═══ Data for review

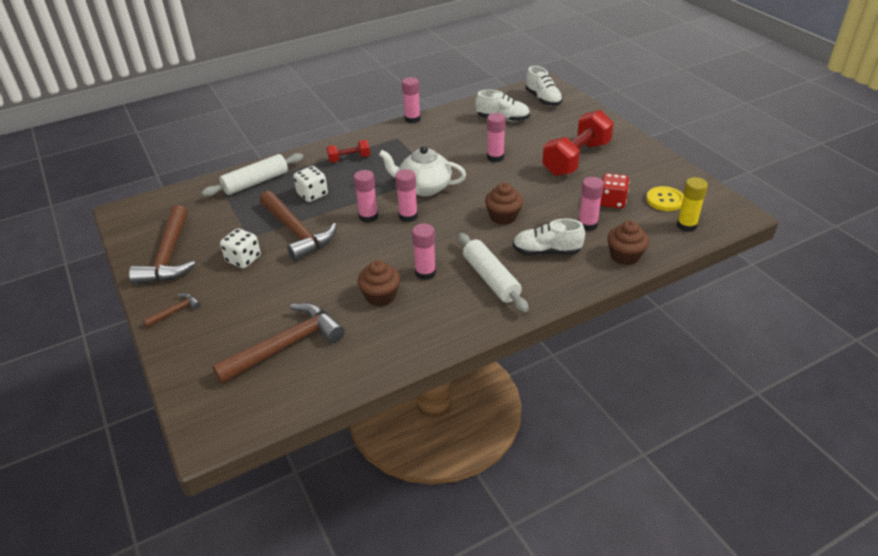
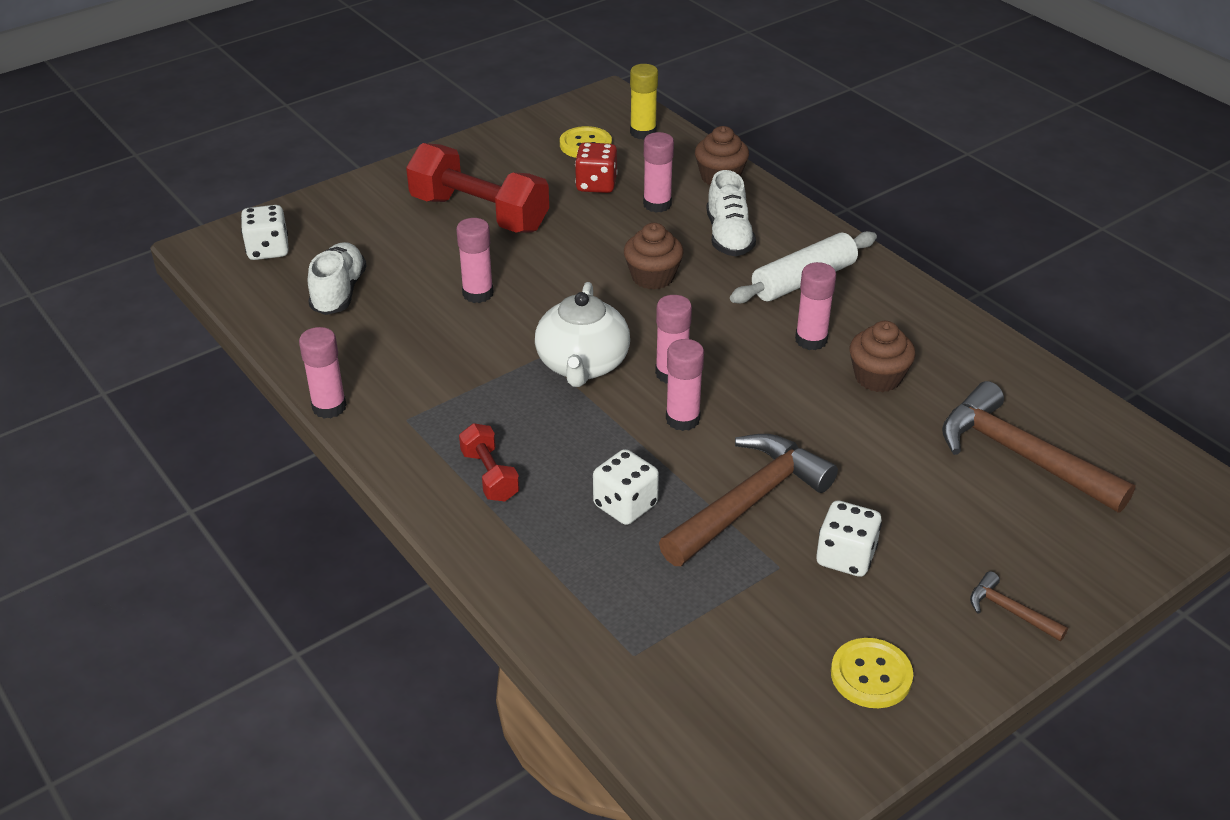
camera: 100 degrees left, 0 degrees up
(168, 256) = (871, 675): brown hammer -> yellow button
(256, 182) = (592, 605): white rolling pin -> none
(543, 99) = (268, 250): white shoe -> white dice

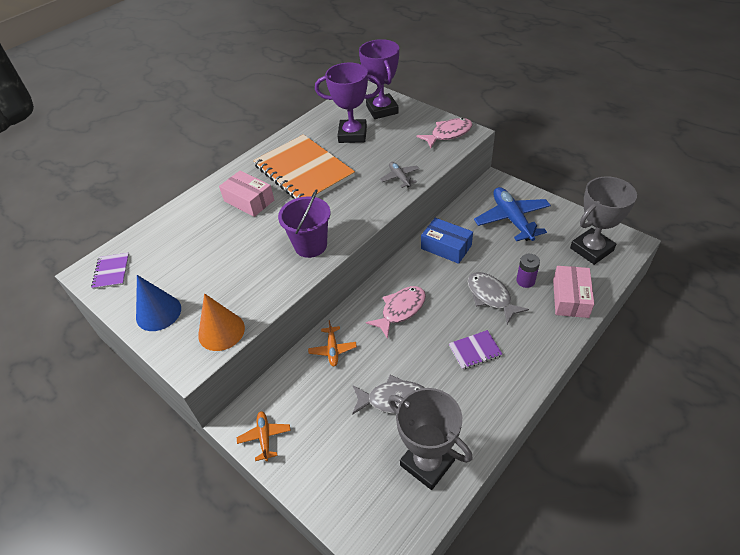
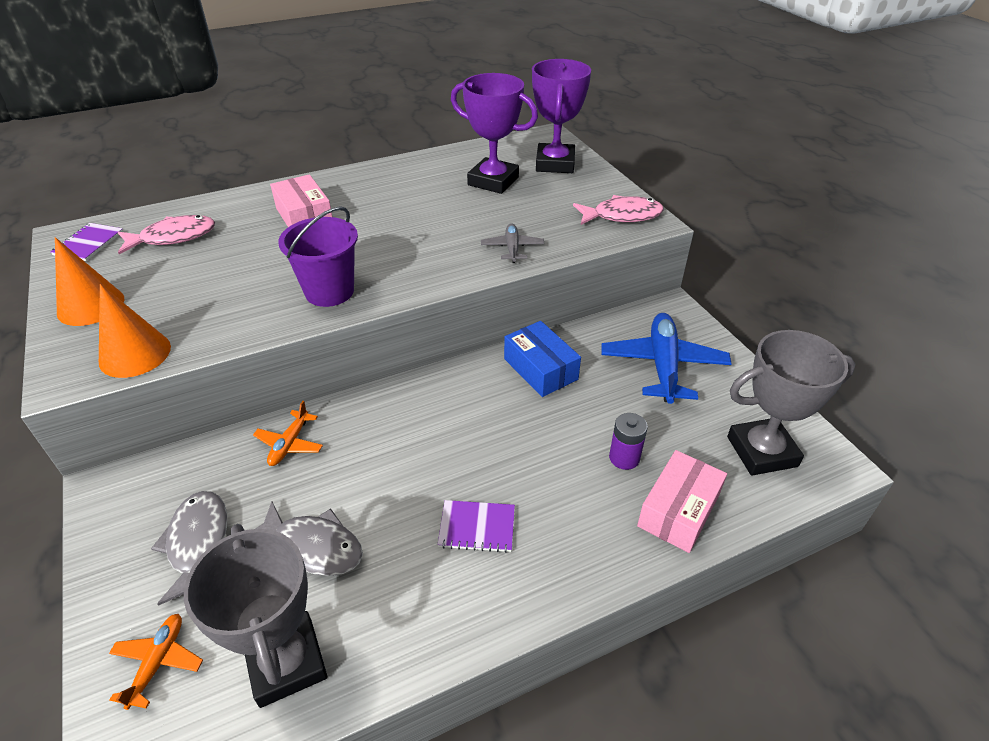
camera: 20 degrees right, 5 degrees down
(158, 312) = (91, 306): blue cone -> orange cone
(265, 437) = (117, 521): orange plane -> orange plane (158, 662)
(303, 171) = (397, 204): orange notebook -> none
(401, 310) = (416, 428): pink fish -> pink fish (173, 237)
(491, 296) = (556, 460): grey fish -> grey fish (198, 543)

══════
═══ Data for review

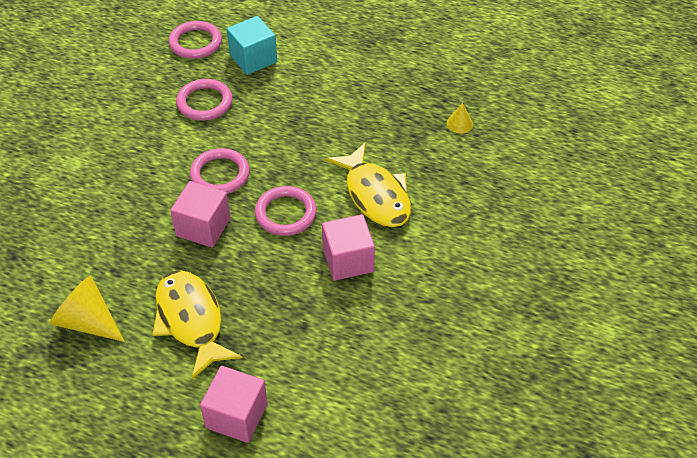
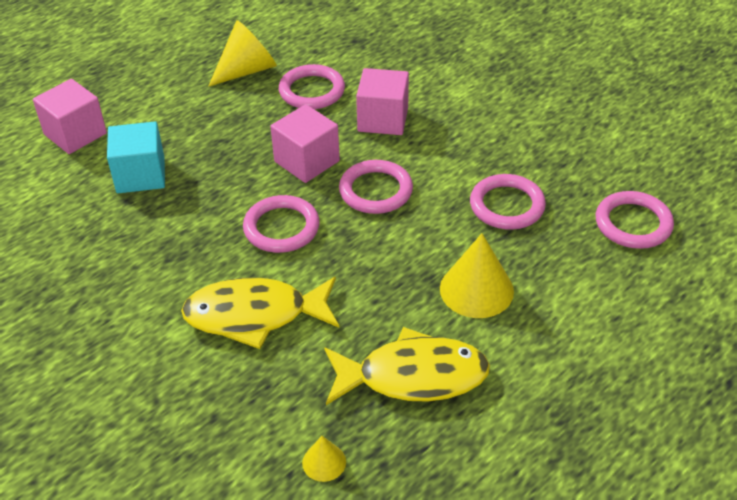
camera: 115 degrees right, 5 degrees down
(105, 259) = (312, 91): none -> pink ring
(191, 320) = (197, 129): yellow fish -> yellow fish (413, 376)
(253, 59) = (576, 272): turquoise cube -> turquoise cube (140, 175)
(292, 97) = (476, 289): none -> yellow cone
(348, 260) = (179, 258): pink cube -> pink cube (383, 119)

══════

> **What is needed**
The lines above from the one containing "(303, 171) = (397, 204): orange" through the one containing "(491, 296) = (556, 460): grey" are to be set down exactly, and no others.

> **Written solution**
(303, 171) = (397, 204): orange notebook -> none
(401, 310) = (416, 428): pink fish -> pink fish (173, 237)
(491, 296) = (556, 460): grey fish -> grey fish (198, 543)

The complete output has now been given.